> [Exercise description] A word-for-word copy of the line containing "The green tin" and every following line to the end of the data below is all the answer should hold.

> [Information supplied]
☆ ☆ ☆

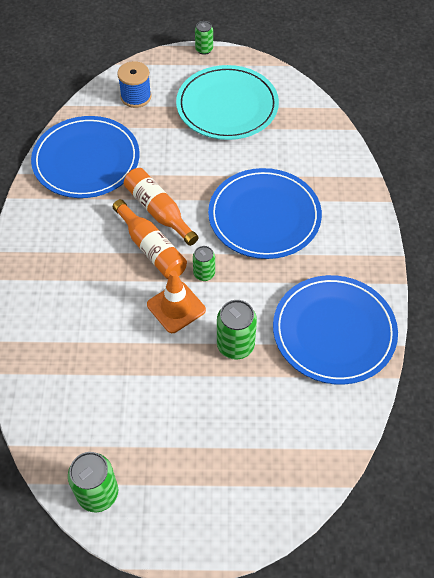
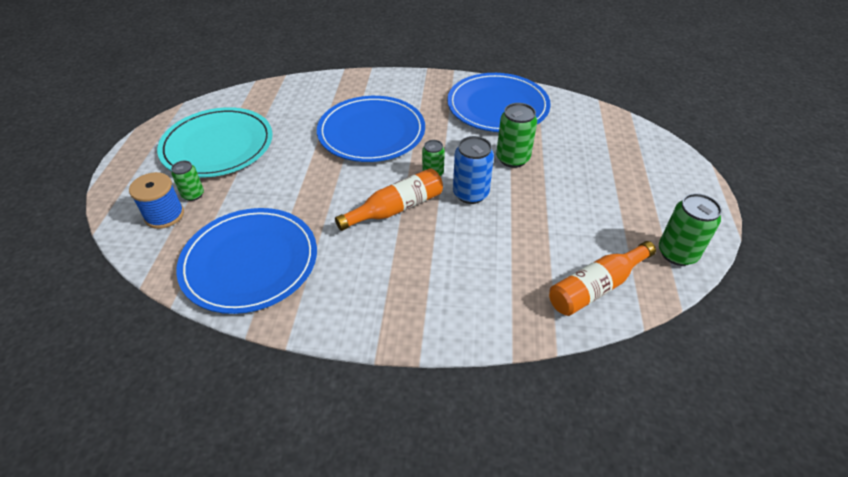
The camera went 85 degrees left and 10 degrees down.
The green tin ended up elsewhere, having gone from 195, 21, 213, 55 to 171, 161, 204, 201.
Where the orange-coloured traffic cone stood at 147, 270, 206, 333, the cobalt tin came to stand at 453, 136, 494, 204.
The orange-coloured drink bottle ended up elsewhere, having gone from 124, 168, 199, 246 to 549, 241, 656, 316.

☆ ☆ ☆

> [Answer section]
The green tin ended up elsewhere, having gone from 195, 21, 213, 55 to 171, 161, 204, 201.
Where the orange-coloured traffic cone stood at 147, 270, 206, 333, the cobalt tin came to stand at 453, 136, 494, 204.
The orange-coloured drink bottle ended up elsewhere, having gone from 124, 168, 199, 246 to 549, 241, 656, 316.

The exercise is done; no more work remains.